• **Task input**
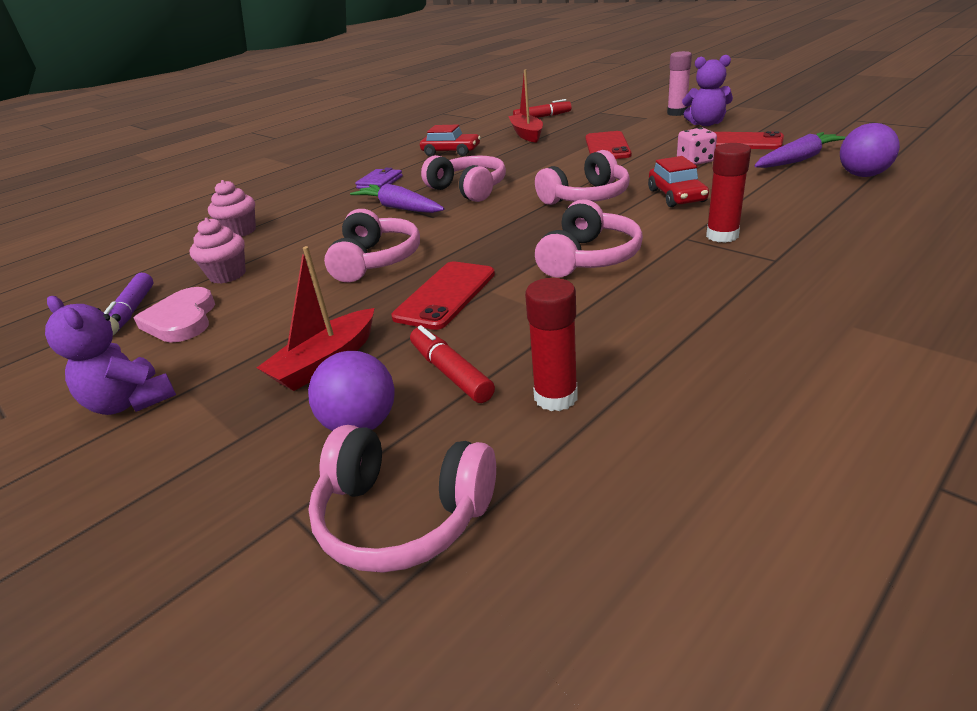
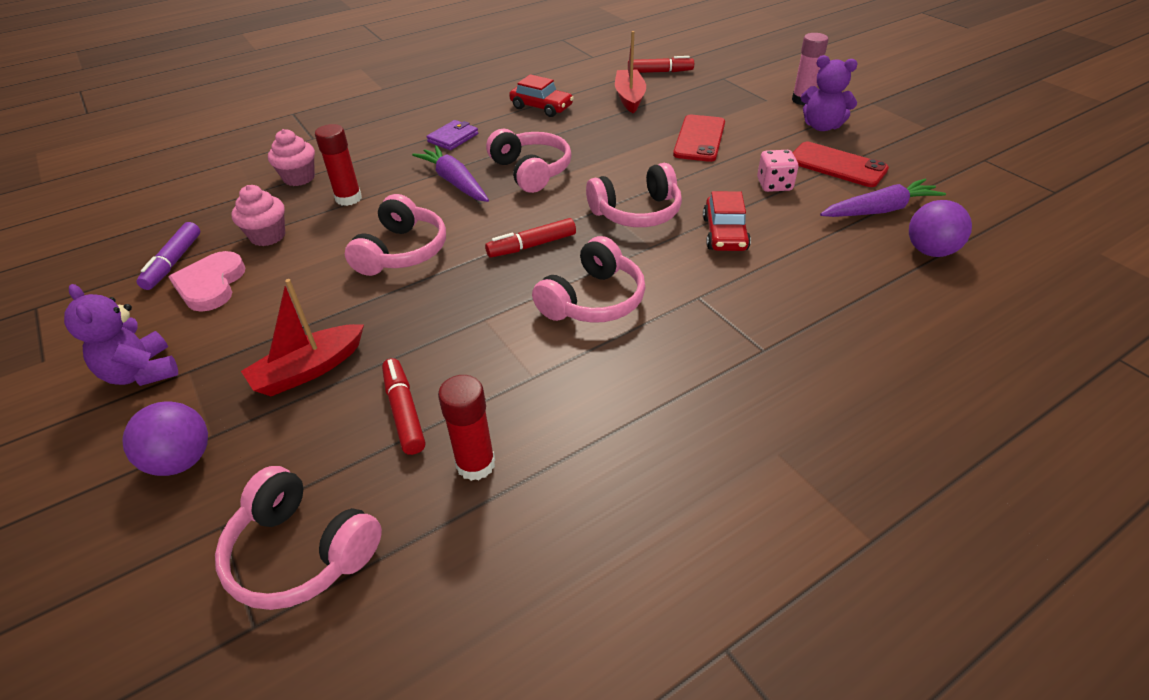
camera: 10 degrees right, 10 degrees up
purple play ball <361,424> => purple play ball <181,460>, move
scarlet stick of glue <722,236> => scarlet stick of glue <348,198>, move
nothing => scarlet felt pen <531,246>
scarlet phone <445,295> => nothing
--
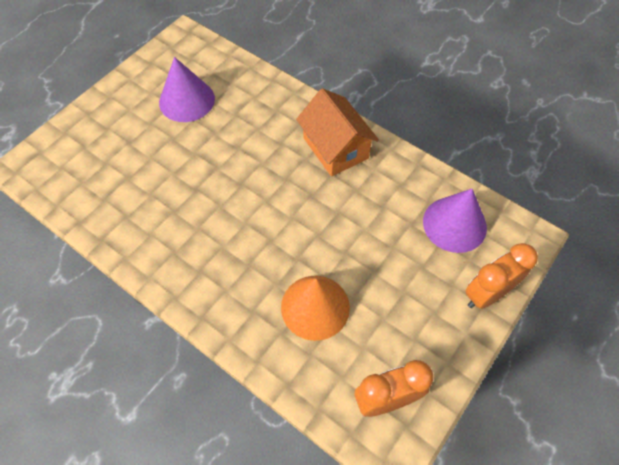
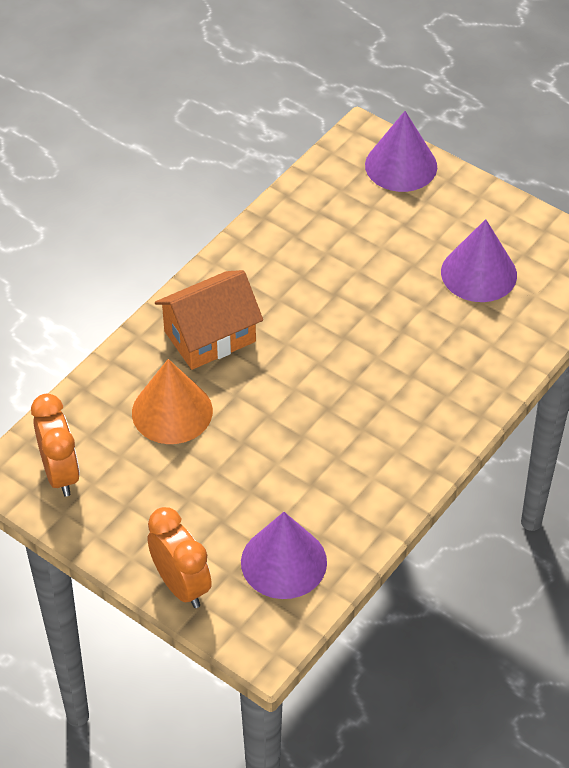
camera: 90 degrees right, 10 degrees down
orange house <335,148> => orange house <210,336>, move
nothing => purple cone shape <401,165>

• **What the exercise asks**
Show, from the records above, every line that includes "purple".

• **Response box**
purple play ball <361,424> => purple play ball <181,460>, move
nothing => purple cone shape <401,165>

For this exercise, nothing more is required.